Show each line of the data below that has the string "cone" in it.

>>>

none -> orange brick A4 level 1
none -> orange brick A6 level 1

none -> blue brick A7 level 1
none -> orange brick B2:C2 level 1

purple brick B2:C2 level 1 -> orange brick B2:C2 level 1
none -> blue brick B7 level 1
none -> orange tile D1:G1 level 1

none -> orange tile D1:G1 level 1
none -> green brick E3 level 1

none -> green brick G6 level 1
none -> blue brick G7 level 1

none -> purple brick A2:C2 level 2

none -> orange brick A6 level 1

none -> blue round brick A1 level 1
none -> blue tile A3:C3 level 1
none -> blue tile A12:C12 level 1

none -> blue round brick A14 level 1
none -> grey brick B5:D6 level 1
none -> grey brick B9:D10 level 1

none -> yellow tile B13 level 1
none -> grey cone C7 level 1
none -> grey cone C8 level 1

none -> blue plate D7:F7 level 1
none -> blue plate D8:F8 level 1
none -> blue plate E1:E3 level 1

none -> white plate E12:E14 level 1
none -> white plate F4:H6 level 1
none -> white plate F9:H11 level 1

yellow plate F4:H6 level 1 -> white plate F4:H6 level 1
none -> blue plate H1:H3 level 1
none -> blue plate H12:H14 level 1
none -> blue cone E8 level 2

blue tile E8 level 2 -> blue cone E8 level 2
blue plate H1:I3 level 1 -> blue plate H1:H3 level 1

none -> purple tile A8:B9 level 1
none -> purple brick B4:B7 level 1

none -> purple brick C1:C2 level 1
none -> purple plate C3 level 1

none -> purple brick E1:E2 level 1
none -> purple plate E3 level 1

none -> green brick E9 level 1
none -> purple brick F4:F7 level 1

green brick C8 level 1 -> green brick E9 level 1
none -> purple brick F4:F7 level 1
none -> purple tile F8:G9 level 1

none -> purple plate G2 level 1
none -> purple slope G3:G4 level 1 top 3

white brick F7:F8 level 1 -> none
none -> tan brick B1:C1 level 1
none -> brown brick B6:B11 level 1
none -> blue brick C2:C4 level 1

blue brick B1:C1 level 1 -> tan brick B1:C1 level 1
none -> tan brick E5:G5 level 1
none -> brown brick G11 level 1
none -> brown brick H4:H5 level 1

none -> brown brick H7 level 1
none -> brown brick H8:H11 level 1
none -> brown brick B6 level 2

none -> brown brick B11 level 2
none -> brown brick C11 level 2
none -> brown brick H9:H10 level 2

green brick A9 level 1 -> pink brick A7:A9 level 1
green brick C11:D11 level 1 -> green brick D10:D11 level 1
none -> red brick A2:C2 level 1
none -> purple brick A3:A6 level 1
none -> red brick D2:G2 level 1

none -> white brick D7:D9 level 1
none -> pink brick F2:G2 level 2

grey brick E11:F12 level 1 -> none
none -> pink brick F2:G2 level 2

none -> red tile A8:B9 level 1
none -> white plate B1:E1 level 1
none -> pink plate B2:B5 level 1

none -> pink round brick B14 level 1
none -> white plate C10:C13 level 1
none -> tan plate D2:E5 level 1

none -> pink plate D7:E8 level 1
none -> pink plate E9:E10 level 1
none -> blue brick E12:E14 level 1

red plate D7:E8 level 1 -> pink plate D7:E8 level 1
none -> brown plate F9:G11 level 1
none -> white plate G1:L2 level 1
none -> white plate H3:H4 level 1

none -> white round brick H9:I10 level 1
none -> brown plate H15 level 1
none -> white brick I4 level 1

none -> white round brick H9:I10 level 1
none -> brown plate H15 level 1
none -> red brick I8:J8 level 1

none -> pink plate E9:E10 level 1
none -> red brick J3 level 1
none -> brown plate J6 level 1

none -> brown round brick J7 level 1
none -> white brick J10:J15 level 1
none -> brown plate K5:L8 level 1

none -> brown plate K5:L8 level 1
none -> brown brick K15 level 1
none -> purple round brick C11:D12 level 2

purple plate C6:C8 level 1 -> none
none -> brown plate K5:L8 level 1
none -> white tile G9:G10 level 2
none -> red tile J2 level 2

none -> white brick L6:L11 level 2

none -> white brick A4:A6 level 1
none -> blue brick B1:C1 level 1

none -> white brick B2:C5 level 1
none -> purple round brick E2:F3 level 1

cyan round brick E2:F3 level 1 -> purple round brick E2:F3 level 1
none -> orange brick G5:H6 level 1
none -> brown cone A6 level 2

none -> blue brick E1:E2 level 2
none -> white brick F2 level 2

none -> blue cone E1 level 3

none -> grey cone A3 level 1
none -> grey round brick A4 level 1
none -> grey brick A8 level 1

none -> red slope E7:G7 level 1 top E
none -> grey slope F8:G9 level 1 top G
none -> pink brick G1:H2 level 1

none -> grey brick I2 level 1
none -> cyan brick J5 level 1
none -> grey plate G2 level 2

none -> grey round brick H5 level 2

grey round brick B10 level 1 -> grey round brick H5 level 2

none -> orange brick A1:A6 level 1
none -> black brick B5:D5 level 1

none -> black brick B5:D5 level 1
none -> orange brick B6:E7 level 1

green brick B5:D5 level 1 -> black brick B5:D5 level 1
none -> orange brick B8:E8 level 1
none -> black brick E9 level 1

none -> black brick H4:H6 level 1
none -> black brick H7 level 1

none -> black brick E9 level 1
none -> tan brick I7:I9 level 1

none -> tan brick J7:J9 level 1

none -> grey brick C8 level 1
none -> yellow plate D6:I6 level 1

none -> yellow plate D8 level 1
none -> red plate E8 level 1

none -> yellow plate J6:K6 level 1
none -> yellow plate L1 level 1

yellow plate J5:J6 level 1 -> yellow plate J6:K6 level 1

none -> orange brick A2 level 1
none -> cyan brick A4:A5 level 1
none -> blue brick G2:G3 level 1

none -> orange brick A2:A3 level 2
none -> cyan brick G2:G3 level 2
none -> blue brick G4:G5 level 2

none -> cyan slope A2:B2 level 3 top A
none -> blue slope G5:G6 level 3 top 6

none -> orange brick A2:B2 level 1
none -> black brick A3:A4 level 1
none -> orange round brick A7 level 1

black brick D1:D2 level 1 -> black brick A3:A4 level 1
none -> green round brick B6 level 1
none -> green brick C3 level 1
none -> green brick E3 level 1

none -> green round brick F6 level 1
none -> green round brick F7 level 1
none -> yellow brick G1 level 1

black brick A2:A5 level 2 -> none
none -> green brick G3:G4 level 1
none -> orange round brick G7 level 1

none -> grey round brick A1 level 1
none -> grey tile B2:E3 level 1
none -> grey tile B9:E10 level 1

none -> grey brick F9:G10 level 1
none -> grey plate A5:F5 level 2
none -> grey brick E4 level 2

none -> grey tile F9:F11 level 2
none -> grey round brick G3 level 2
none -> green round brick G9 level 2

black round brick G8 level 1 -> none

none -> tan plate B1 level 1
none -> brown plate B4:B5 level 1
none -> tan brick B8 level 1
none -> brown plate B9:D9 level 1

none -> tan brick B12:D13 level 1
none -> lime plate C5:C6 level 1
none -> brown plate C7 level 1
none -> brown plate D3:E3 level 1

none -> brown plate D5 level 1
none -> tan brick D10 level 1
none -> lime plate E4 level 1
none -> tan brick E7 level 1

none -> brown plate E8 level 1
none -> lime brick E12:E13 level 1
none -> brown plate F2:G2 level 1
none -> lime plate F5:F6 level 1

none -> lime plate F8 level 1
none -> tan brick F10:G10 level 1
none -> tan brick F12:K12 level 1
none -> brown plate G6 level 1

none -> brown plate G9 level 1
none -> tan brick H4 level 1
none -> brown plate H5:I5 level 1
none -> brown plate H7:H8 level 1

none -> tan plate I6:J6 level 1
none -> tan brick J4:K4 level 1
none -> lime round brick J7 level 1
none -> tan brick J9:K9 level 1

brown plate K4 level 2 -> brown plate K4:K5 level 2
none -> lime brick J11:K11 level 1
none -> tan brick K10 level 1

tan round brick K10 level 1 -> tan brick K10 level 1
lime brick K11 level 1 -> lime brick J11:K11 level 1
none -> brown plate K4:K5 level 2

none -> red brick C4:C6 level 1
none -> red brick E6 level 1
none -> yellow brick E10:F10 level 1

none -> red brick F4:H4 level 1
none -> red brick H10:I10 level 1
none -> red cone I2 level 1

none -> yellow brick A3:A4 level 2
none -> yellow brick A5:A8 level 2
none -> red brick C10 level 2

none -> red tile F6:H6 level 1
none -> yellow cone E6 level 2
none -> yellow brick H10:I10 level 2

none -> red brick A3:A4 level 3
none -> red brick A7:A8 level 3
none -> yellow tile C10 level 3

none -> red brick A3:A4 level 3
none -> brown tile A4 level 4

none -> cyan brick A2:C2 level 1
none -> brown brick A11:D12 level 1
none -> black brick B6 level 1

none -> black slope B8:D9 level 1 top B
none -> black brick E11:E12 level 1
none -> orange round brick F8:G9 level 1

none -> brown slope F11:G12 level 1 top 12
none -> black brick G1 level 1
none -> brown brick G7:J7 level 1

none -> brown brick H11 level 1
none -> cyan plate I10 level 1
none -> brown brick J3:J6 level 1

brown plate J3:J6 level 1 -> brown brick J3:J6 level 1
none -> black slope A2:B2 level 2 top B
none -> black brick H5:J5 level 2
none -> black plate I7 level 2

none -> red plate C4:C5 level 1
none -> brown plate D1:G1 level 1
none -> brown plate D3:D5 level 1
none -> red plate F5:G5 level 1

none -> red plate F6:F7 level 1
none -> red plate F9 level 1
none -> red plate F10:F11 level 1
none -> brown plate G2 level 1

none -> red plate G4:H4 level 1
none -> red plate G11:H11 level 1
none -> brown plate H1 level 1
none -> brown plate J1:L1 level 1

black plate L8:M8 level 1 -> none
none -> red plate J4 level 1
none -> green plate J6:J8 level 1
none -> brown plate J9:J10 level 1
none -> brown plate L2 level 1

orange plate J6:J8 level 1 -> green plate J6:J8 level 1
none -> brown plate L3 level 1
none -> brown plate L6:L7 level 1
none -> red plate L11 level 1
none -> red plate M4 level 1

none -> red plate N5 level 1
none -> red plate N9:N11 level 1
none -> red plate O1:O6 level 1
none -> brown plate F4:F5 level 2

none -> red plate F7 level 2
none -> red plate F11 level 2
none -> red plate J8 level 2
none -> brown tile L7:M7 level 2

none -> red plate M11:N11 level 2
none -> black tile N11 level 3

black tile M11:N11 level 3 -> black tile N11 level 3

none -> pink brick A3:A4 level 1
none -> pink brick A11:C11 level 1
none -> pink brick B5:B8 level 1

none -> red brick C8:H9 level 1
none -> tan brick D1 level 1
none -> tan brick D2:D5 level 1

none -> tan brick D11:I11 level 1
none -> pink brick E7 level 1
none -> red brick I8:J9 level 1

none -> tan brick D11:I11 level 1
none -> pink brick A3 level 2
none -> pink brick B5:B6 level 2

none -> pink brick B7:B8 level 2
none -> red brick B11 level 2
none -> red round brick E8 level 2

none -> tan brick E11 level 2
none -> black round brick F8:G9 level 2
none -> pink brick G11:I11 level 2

<<<

EXERCISE SOLUTION:
none -> grey cone C7 level 1
none -> grey cone C8 level 1
none -> blue cone E8 level 2
blue tile E8 level 2 -> blue cone E8 level 2
none -> brown cone A6 level 2
none -> blue cone E1 level 3
none -> grey cone A3 level 1
none -> red cone I2 level 1
none -> yellow cone E6 level 2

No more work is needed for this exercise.